## Your goal
Please copy the lines below exactly, from the first one through the line showing "TR102: NPN S8050".

Supplied data START

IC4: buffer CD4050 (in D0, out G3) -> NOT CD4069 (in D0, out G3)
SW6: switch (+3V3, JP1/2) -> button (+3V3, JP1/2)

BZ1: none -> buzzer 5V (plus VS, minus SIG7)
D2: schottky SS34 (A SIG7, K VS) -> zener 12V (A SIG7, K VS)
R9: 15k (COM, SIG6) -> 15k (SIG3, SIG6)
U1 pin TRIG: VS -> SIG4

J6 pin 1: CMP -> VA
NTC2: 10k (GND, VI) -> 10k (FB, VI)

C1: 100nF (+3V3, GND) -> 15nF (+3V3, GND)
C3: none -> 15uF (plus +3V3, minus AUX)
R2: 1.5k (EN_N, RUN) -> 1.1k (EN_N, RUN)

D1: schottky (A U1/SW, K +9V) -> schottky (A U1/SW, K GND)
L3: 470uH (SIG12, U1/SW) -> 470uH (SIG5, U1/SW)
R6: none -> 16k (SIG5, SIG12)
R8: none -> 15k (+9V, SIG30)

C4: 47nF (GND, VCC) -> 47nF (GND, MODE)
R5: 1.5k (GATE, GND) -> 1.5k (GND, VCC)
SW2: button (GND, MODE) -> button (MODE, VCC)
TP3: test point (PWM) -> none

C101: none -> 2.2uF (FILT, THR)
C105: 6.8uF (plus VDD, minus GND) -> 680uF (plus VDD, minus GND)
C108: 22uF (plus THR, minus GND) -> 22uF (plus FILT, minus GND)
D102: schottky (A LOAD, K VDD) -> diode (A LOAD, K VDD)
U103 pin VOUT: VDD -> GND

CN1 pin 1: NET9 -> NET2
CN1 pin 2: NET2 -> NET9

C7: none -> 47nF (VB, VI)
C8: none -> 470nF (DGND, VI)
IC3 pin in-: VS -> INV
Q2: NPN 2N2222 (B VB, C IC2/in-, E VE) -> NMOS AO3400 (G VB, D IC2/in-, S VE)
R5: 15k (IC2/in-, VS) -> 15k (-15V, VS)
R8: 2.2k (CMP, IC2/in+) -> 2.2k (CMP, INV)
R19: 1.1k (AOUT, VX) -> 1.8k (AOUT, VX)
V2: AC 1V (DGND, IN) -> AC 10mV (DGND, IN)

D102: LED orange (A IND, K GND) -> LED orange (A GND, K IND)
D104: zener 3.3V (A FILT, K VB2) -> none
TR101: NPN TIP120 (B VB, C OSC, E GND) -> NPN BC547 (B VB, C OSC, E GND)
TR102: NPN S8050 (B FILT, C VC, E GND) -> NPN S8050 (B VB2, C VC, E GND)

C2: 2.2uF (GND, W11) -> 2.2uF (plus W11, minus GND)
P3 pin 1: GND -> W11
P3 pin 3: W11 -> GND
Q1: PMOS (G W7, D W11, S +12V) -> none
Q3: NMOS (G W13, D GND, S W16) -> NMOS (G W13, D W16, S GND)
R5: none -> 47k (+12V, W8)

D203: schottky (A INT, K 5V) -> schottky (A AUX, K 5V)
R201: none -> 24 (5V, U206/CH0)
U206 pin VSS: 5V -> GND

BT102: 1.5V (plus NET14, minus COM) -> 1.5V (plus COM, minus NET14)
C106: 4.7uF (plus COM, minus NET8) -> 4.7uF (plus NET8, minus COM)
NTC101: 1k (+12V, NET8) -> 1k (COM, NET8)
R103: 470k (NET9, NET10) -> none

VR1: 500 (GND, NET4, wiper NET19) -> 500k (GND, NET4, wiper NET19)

Supplied data END

## Answer for the task
IC4: buffer CD4050 (in D0, out G3) -> NOT CD4069 (in D0, out G3)
SW6: switch (+3V3, JP1/2) -> button (+3V3, JP1/2)

BZ1: none -> buzzer 5V (plus VS, minus SIG7)
D2: schottky SS34 (A SIG7, K VS) -> zener 12V (A SIG7, K VS)
R9: 15k (COM, SIG6) -> 15k (SIG3, SIG6)
U1 pin TRIG: VS -> SIG4

J6 pin 1: CMP -> VA
NTC2: 10k (GND, VI) -> 10k (FB, VI)

C1: 100nF (+3V3, GND) -> 15nF (+3V3, GND)
C3: none -> 15uF (plus +3V3, minus AUX)
R2: 1.5k (EN_N, RUN) -> 1.1k (EN_N, RUN)

D1: schottky (A U1/SW, K +9V) -> schottky (A U1/SW, K GND)
L3: 470uH (SIG12, U1/SW) -> 470uH (SIG5, U1/SW)
R6: none -> 16k (SIG5, SIG12)
R8: none -> 15k (+9V, SIG30)

C4: 47nF (GND, VCC) -> 47nF (GND, MODE)
R5: 1.5k (GATE, GND) -> 1.5k (GND, VCC)
SW2: button (GND, MODE) -> button (MODE, VCC)
TP3: test point (PWM) -> none

C101: none -> 2.2uF (FILT, THR)
C105: 6.8uF (plus VDD, minus GND) -> 680uF (plus VDD, minus GND)
C108: 22uF (plus THR, minus GND) -> 22uF (plus FILT, minus GND)
D102: schottky (A LOAD, K VDD) -> diode (A LOAD, K VDD)
U103 pin VOUT: VDD -> GND

CN1 pin 1: NET9 -> NET2
CN1 pin 2: NET2 -> NET9

C7: none -> 47nF (VB, VI)
C8: none -> 470nF (DGND, VI)
IC3 pin in-: VS -> INV
Q2: NPN 2N2222 (B VB, C IC2/in-, E VE) -> NMOS AO3400 (G VB, D IC2/in-, S VE)
R5: 15k (IC2/in-, VS) -> 15k (-15V, VS)
R8: 2.2k (CMP, IC2/in+) -> 2.2k (CMP, INV)
R19: 1.1k (AOUT, VX) -> 1.8k (AOUT, VX)
V2: AC 1V (DGND, IN) -> AC 10mV (DGND, IN)

D102: LED orange (A IND, K GND) -> LED orange (A GND, K IND)
D104: zener 3.3V (A FILT, K VB2) -> none
TR101: NPN TIP120 (B VB, C OSC, E GND) -> NPN BC547 (B VB, C OSC, E GND)
TR102: NPN S8050 (B FILT, C VC, E GND) -> NPN S8050 (B VB2, C VC, E GND)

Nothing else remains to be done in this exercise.